→ **WRITTEN INSTRUCTION**
Copy every line of the data below, changing nothing.

→ **EXTRACTED DATA**

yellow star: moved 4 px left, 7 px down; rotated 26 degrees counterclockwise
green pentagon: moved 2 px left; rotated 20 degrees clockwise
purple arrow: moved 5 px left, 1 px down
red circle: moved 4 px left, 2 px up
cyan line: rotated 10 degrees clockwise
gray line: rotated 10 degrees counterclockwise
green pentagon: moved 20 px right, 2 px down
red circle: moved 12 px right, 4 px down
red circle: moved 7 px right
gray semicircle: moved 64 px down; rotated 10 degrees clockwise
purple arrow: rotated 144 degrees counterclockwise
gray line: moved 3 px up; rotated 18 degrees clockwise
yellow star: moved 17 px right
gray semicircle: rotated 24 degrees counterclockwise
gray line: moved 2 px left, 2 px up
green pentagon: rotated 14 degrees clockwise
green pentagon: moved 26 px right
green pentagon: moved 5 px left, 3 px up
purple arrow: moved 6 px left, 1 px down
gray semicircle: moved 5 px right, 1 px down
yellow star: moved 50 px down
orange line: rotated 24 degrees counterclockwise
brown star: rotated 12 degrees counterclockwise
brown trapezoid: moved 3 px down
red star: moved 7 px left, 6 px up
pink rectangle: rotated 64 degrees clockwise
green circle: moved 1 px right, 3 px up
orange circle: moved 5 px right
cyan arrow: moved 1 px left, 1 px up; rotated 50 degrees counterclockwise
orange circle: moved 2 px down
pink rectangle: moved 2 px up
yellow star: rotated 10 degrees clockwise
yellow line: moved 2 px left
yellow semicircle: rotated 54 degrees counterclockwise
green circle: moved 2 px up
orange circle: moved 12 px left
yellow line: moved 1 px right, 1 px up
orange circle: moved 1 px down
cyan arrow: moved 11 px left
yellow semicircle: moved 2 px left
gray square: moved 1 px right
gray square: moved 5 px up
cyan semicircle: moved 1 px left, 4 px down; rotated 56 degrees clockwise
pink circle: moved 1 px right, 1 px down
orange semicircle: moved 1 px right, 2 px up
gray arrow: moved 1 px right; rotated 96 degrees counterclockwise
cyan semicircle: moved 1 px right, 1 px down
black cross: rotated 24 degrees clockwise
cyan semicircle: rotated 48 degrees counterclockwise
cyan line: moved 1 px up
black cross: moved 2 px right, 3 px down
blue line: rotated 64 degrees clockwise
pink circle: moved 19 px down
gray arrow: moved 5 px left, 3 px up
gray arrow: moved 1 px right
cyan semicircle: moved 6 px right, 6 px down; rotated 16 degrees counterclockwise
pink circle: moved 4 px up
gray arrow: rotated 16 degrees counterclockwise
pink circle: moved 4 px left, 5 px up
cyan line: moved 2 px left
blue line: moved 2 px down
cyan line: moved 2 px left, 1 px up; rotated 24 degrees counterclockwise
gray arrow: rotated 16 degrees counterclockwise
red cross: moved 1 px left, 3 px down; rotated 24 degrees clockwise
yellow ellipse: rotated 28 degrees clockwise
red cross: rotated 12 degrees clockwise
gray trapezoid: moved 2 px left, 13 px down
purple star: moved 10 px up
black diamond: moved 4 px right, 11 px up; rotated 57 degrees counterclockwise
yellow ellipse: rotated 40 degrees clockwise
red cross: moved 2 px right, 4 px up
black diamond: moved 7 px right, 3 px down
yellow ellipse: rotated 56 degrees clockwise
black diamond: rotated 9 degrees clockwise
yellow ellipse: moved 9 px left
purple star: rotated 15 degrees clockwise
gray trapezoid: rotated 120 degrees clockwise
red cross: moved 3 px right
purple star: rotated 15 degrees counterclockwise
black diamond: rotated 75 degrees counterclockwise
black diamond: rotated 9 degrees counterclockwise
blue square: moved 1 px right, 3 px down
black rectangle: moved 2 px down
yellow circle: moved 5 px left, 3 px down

→ **WRITTEN ANSWER**
yellow star: moved 4 px left, 7 px down; rotated 26 degrees counterclockwise
green pentagon: moved 2 px left; rotated 20 degrees clockwise
purple arrow: moved 5 px left, 1 px down
red circle: moved 4 px left, 2 px up
cyan line: rotated 10 degrees clockwise
gray line: rotated 10 degrees counterclockwise
green pentagon: moved 20 px right, 2 px down
red circle: moved 12 px right, 4 px down
red circle: moved 7 px right
gray semicircle: moved 64 px down; rotated 10 degrees clockwise
purple arrow: rotated 144 degrees counterclockwise
gray line: moved 3 px up; rotated 18 degrees clockwise
yellow star: moved 17 px right
gray semicircle: rotated 24 degrees counterclockwise
gray line: moved 2 px left, 2 px up
green pentagon: rotated 14 degrees clockwise
green pentagon: moved 26 px right
green pentagon: moved 5 px left, 3 px up
purple arrow: moved 6 px left, 1 px down
gray semicircle: moved 5 px right, 1 px down
yellow star: moved 50 px down
orange line: rotated 24 degrees counterclockwise
brown star: rotated 12 degrees counterclockwise
brown trapezoid: moved 3 px down
red star: moved 7 px left, 6 px up
pink rectangle: rotated 64 degrees clockwise
green circle: moved 1 px right, 3 px up
orange circle: moved 5 px right
cyan arrow: moved 1 px left, 1 px up; rotated 50 degrees counterclockwise
orange circle: moved 2 px down
pink rectangle: moved 2 px up
yellow star: rotated 10 degrees clockwise
yellow line: moved 2 px left
yellow semicircle: rotated 54 degrees counterclockwise
green circle: moved 2 px up
orange circle: moved 12 px left
yellow line: moved 1 px right, 1 px up
orange circle: moved 1 px down
cyan arrow: moved 11 px left
yellow semicircle: moved 2 px left
gray square: moved 1 px right
gray square: moved 5 px up
cyan semicircle: moved 1 px left, 4 px down; rotated 56 degrees clockwise
pink circle: moved 1 px right, 1 px down
orange semicircle: moved 1 px right, 2 px up
gray arrow: moved 1 px right; rotated 96 degrees counterclockwise
cyan semicircle: moved 1 px right, 1 px down
black cross: rotated 24 degrees clockwise
cyan semicircle: rotated 48 degrees counterclockwise
cyan line: moved 1 px up
black cross: moved 2 px right, 3 px down
blue line: rotated 64 degrees clockwise
pink circle: moved 19 px down
gray arrow: moved 5 px left, 3 px up
gray arrow: moved 1 px right
cyan semicircle: moved 6 px right, 6 px down; rotated 16 degrees counterclockwise
pink circle: moved 4 px up
gray arrow: rotated 16 degrees counterclockwise
pink circle: moved 4 px left, 5 px up
cyan line: moved 2 px left
blue line: moved 2 px down
cyan line: moved 2 px left, 1 px up; rotated 24 degrees counterclockwise
gray arrow: rotated 16 degrees counterclockwise
red cross: moved 1 px left, 3 px down; rotated 24 degrees clockwise
yellow ellipse: rotated 28 degrees clockwise
red cross: rotated 12 degrees clockwise
gray trapezoid: moved 2 px left, 13 px down
purple star: moved 10 px up
black diamond: moved 4 px right, 11 px up; rotated 57 degrees counterclockwise
yellow ellipse: rotated 40 degrees clockwise
red cross: moved 2 px right, 4 px up
black diamond: moved 7 px right, 3 px down
yellow ellipse: rotated 56 degrees clockwise
black diamond: rotated 9 degrees clockwise
yellow ellipse: moved 9 px left
purple star: rotated 15 degrees clockwise
gray trapezoid: rotated 120 degrees clockwise
red cross: moved 3 px right
purple star: rotated 15 degrees counterclockwise
black diamond: rotated 75 degrees counterclockwise
black diamond: rotated 9 degrees counterclockwise
blue square: moved 1 px right, 3 px down
black rectangle: moved 2 px down
yellow circle: moved 5 px left, 3 px down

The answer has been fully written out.